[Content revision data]
____________________

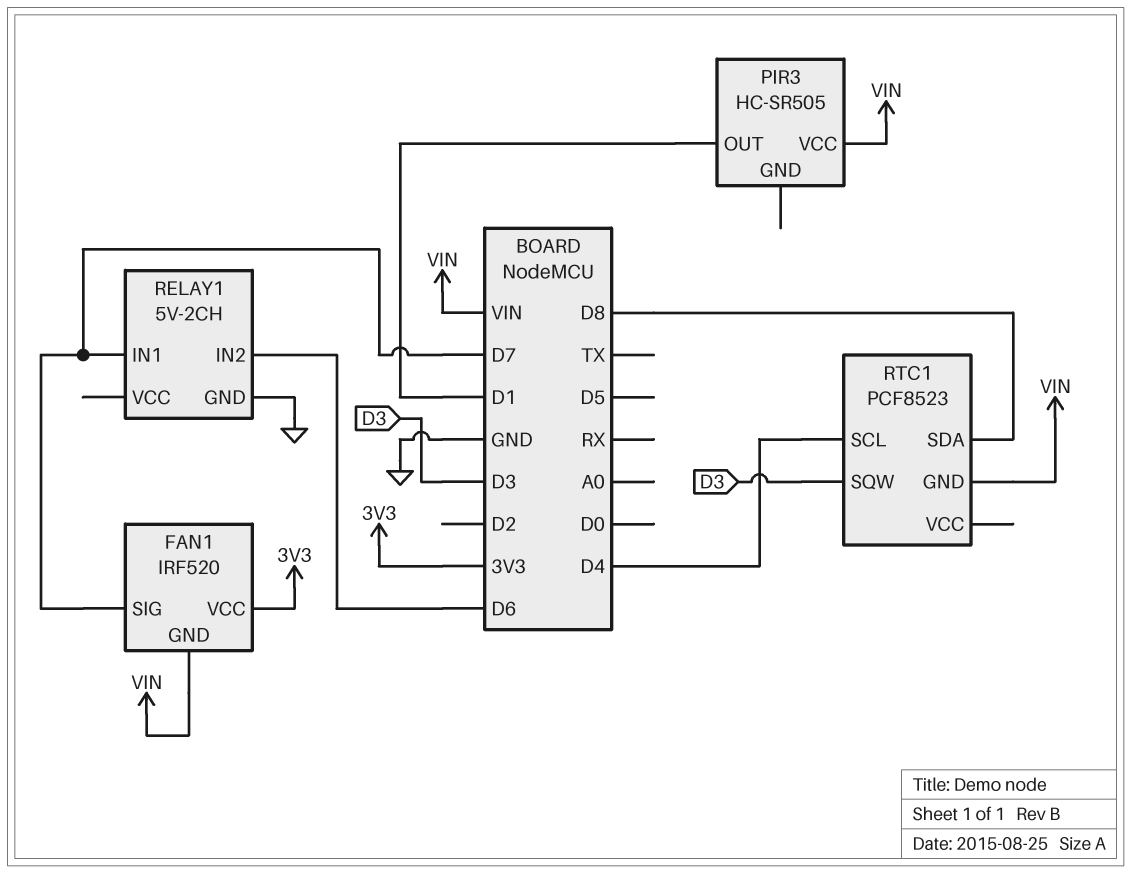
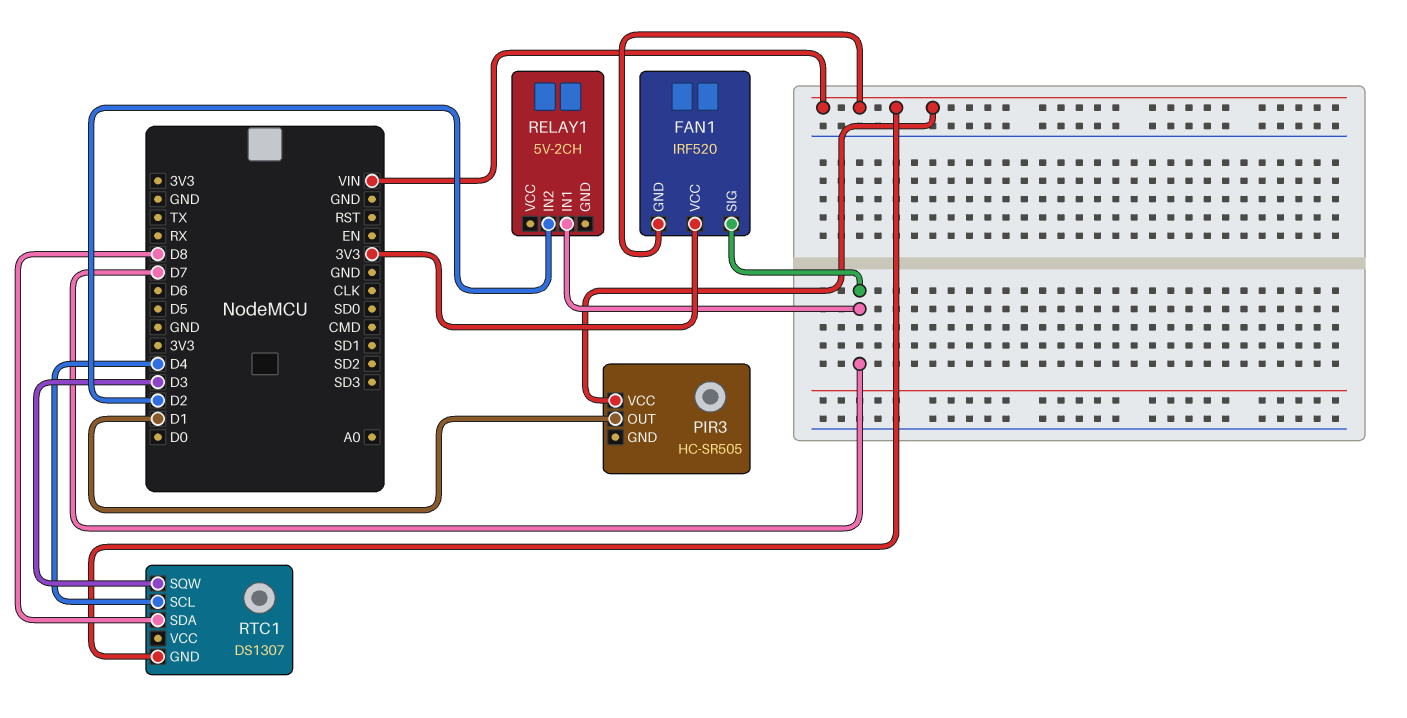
RELAY1 pin GND: GND -> none
RELAY1 pin IN2: D6 -> D2
RTC1: PCF8523 -> DS1307

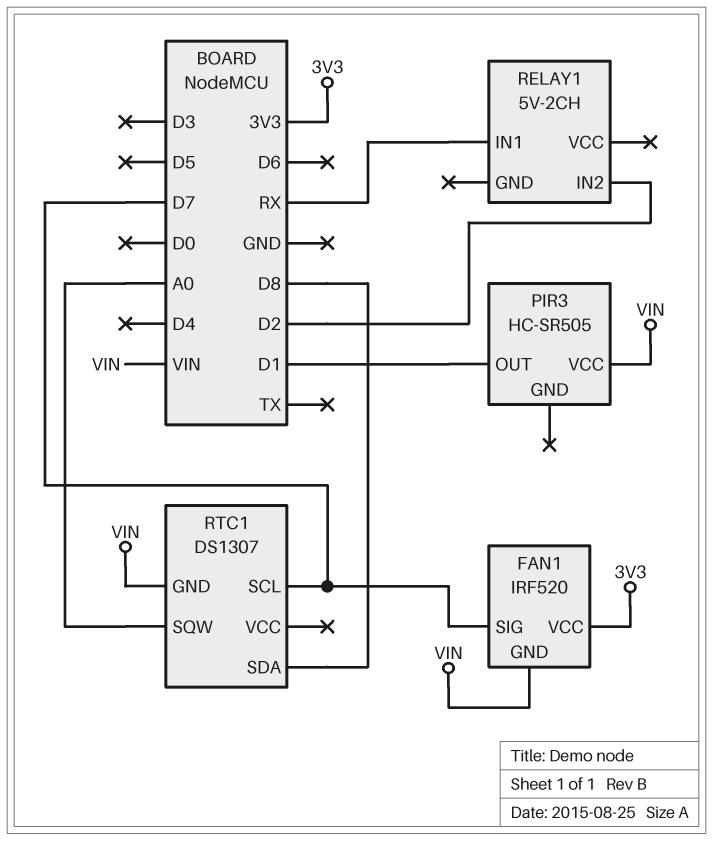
RELAY1 pin IN1: D7 -> RX
RTC1 pin SCL: D4 -> D7
RTC1 pin SQW: D3 -> A0

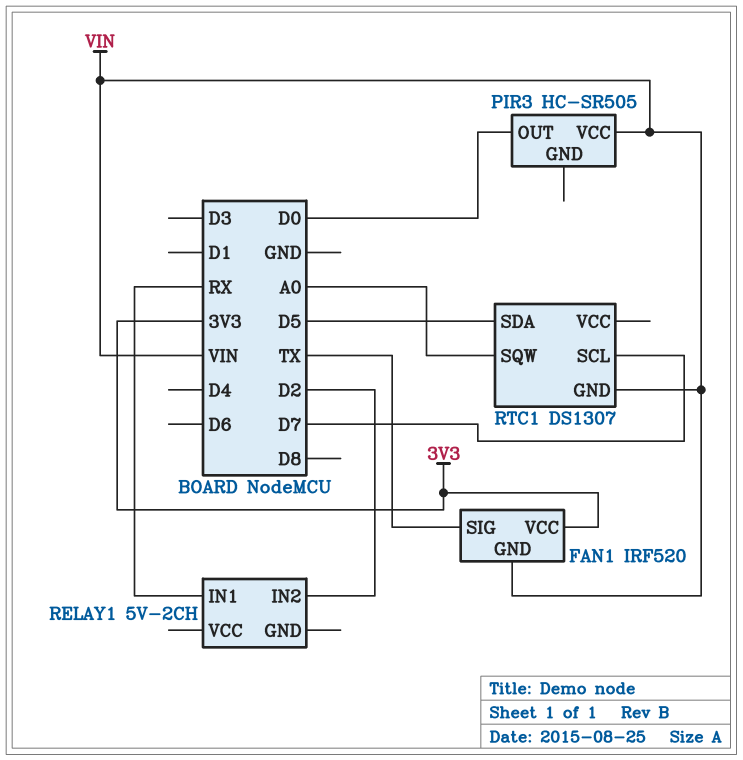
FAN1 pin SIG: D7 -> TX
PIR3 pin OUT: D1 -> D0
RTC1 pin SDA: D8 -> D5

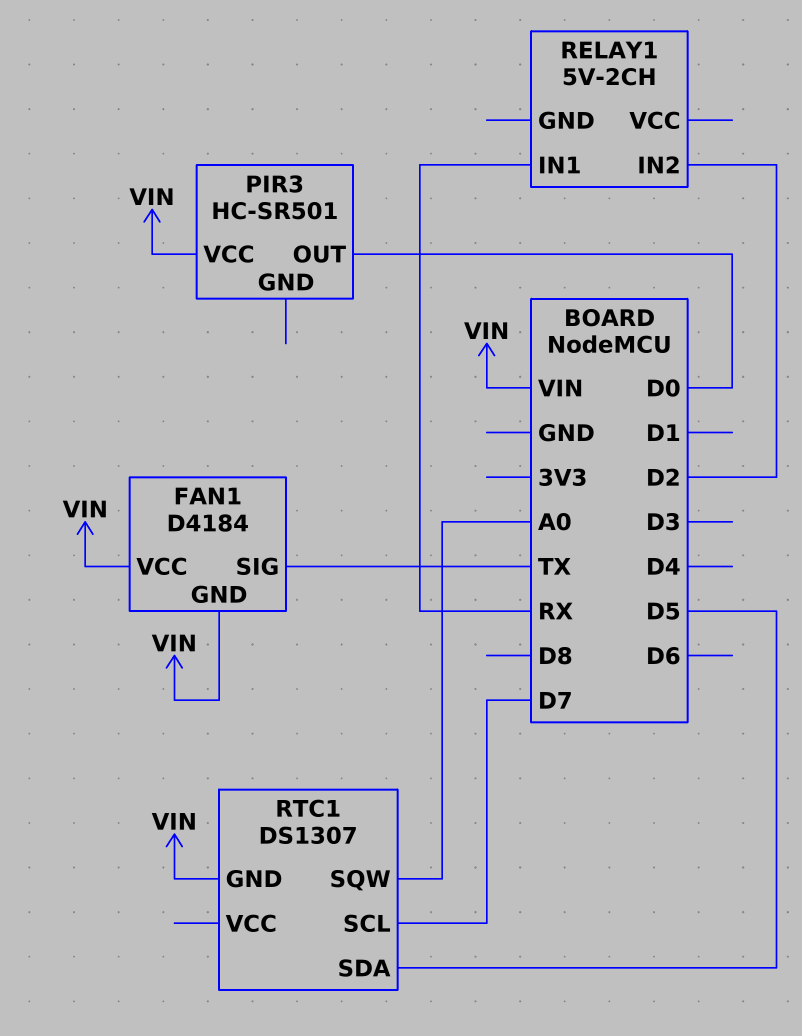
FAN1: IRF520 -> D4184
FAN1 pin VCC: 3V3 -> VIN
PIR3: HC-SR505 -> HC-SR501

____________________

TASK TO CARRY OUT =>
Only the lines from the one with "FAN1: IRF520 -> D4184" through the last line above should be restated, word for word.

THE ANSWER =>
FAN1: IRF520 -> D4184
FAN1 pin VCC: 3V3 -> VIN
PIR3: HC-SR505 -> HC-SR501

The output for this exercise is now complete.